Stored records
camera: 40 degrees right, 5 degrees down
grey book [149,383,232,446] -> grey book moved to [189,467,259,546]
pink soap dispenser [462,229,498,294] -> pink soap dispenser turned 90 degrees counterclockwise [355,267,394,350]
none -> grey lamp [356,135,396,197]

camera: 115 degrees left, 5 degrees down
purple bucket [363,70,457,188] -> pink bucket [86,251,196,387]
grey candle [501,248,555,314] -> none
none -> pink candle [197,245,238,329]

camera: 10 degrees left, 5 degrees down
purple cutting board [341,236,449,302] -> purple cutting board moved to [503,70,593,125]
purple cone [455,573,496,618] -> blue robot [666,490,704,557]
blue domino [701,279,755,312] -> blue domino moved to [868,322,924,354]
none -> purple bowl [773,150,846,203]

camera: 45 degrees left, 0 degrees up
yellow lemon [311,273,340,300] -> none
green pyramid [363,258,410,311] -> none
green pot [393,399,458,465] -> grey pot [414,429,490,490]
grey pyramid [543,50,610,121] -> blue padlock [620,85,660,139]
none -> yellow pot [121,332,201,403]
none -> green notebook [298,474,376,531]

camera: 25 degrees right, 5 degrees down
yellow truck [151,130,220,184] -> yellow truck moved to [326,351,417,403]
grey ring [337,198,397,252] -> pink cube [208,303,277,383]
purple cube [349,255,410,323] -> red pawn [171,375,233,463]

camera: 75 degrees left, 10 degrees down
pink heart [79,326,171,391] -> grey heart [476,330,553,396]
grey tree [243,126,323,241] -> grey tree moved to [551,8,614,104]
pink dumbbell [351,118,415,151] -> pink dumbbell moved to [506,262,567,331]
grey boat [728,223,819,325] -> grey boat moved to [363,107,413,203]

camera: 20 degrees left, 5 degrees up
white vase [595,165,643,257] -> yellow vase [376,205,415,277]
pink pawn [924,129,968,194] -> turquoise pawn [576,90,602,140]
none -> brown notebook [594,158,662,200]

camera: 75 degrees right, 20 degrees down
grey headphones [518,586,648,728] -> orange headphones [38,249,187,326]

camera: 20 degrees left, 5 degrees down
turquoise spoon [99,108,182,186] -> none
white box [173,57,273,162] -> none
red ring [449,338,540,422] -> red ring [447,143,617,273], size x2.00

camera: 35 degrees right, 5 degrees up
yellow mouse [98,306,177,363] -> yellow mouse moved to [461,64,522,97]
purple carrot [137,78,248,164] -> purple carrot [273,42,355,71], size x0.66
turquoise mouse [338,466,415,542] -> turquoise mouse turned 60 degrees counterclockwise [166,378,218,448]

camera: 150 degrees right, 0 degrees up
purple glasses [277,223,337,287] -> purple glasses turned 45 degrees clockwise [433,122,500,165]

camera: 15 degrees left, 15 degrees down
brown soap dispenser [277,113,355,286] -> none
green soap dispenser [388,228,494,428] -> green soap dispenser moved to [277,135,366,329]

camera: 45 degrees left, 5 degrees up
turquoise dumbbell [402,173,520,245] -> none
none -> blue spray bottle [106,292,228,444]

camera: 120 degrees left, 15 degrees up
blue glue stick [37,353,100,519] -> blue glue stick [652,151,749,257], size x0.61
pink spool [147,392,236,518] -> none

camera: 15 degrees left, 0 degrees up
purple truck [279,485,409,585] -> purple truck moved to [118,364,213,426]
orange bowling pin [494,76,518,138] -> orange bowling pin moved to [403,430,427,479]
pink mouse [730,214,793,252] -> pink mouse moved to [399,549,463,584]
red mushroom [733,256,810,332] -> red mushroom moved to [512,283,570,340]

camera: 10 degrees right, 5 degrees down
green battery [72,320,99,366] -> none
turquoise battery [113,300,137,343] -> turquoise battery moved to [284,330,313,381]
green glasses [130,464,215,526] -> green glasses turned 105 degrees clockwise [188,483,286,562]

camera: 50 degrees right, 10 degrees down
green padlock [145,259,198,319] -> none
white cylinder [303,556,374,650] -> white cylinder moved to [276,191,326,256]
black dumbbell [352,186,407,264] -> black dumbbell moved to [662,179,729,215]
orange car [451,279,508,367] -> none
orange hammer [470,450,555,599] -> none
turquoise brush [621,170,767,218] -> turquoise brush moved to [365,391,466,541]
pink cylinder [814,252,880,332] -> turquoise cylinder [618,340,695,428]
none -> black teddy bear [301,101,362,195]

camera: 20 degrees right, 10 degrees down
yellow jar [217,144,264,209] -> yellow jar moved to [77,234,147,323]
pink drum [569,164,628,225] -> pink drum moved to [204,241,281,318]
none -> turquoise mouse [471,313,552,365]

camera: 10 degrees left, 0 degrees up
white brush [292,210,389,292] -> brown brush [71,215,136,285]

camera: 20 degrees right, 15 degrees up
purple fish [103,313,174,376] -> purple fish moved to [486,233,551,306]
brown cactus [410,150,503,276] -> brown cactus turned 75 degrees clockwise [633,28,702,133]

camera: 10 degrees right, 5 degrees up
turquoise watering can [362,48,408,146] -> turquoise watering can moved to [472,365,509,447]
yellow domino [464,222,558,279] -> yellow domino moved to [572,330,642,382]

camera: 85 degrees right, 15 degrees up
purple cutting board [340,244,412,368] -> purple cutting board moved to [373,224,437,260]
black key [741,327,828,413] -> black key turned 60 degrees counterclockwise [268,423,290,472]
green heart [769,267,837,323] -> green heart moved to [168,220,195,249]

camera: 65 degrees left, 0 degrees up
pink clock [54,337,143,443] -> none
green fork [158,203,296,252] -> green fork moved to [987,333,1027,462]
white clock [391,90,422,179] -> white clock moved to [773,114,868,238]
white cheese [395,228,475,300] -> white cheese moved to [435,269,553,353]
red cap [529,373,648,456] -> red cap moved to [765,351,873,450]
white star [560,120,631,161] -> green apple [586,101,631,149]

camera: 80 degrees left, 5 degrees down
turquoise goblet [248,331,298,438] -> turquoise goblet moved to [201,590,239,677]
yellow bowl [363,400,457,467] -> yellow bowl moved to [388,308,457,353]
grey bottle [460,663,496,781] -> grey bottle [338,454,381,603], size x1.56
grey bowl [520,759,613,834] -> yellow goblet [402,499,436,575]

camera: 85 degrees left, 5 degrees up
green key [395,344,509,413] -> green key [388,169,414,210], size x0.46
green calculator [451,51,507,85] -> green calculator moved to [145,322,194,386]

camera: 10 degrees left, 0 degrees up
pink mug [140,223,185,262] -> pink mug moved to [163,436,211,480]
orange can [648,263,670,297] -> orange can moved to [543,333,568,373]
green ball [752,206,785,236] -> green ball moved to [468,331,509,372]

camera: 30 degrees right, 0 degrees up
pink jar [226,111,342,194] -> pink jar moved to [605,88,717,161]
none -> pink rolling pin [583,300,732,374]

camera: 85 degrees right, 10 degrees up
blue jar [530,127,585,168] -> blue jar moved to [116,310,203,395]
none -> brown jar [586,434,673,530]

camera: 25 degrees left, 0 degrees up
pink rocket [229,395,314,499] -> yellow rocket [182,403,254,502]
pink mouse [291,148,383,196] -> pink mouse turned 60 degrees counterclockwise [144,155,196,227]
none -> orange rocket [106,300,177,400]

Brief
Report the total of lines above containing the string "brush", and write nothing besides it.

Result of the exercise
2